* _Activity_
Set down every entry again word for word, please, but skip the pictures.

* _Records to process_
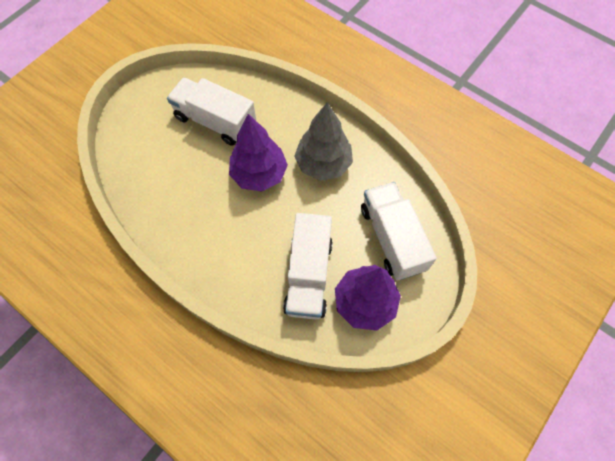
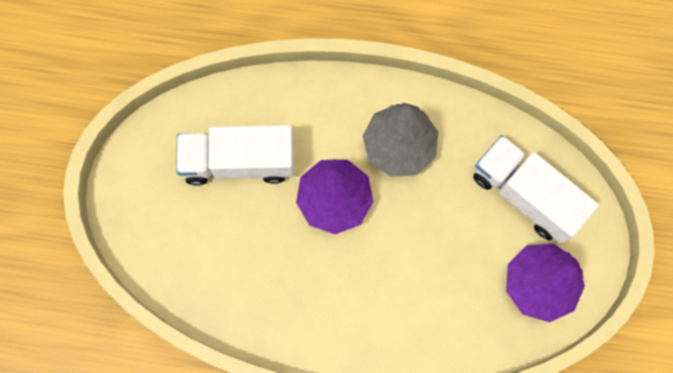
camera: 30 degrees left, 10 degrees up
(308, 275) = (462, 288): white truck -> none

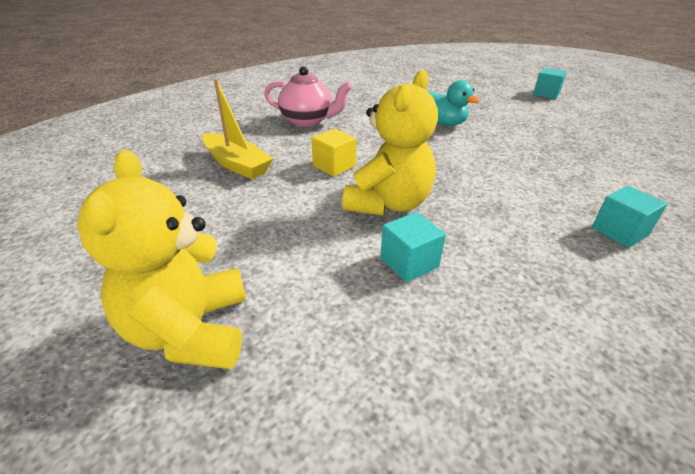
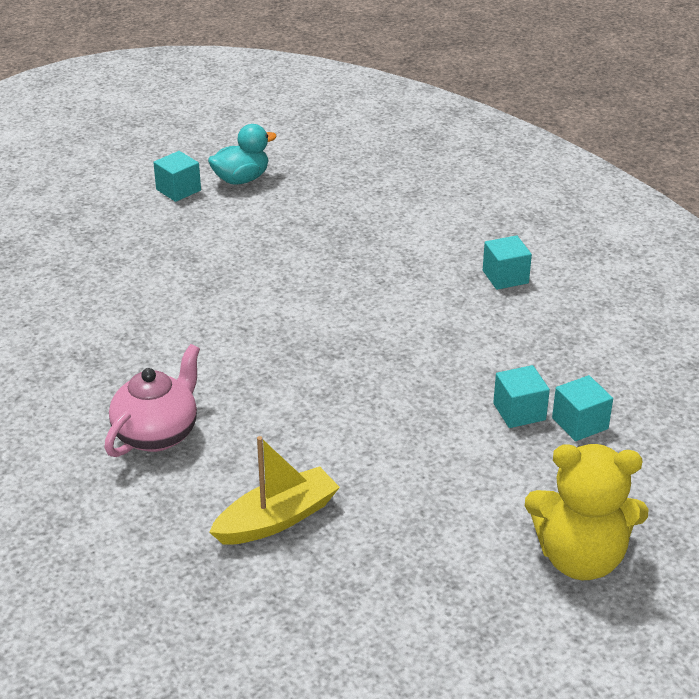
camera: 75 degrees left, 0 degrees up
(334, 166) = (316, 429): yellow cube -> none
(388, 203) = (417, 403): yellow teddy bear -> none
(415, 311) = (580, 423): none -> turquoise cube
(444, 123) = (232, 307): turquoise duck -> turquoise duck (241, 179)

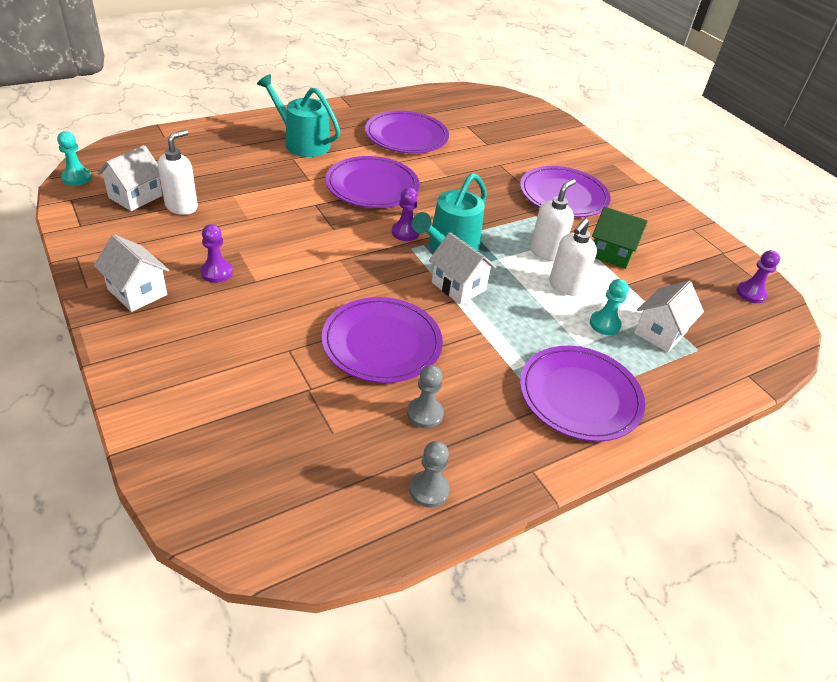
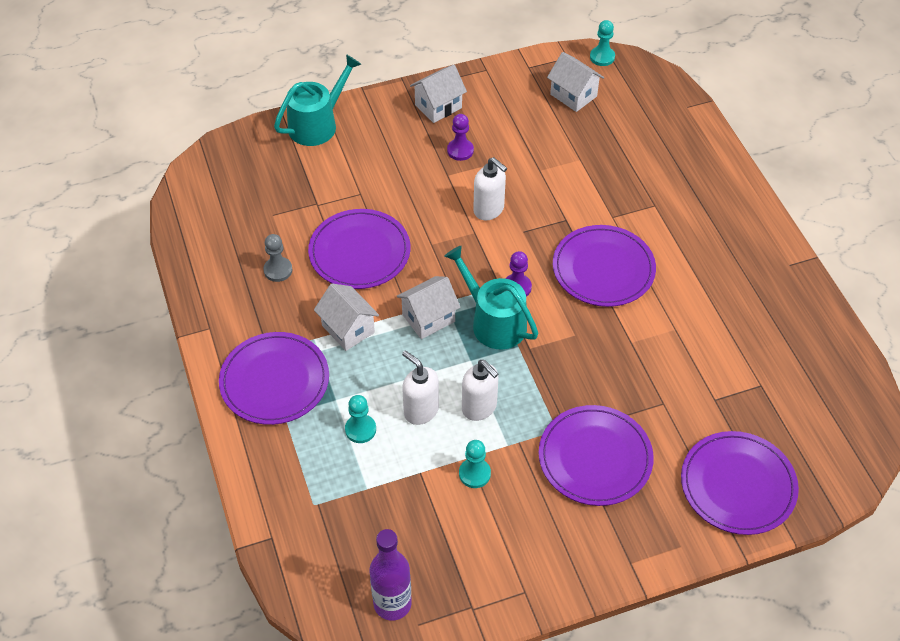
camera: 105 degrees right, 10 degrees up
(182, 206) = (558, 125): white soap dispenser -> white soap dispenser (489, 210)
(302, 143) = (689, 215): turquoise watering can -> turquoise watering can (317, 124)
(406, 136) = (721, 314): purple plate -> purple plate (738, 485)
(429, 490) = (209, 263): grey pawn -> none
(611, 253) = (474, 474): green house -> turquoise pawn
(660, 332) = (342, 477): white house -> white house (348, 329)
(750, 293) = (392, 603): purple pawn -> purple bottle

* _Completed task_
camera: 30 degrees left, 10 degrees up
(308, 275) = (462, 288): white truck -> none

camera: 75 degrees left, 0 degrees up
(334, 166) = (316, 429): yellow cube -> none
(388, 203) = (417, 403): yellow teddy bear -> none
(415, 311) = (580, 423): none -> turquoise cube
(444, 123) = (232, 307): turquoise duck -> turquoise duck (241, 179)

camera: 105 degrees right, 10 degrees up
(182, 206) = (558, 125): white soap dispenser -> white soap dispenser (489, 210)
(302, 143) = (689, 215): turquoise watering can -> turquoise watering can (317, 124)
(406, 136) = (721, 314): purple plate -> purple plate (738, 485)
(429, 490) = (209, 263): grey pawn -> none
(611, 253) = (474, 474): green house -> turquoise pawn
(660, 332) = (342, 477): white house -> white house (348, 329)
(750, 293) = (392, 603): purple pawn -> purple bottle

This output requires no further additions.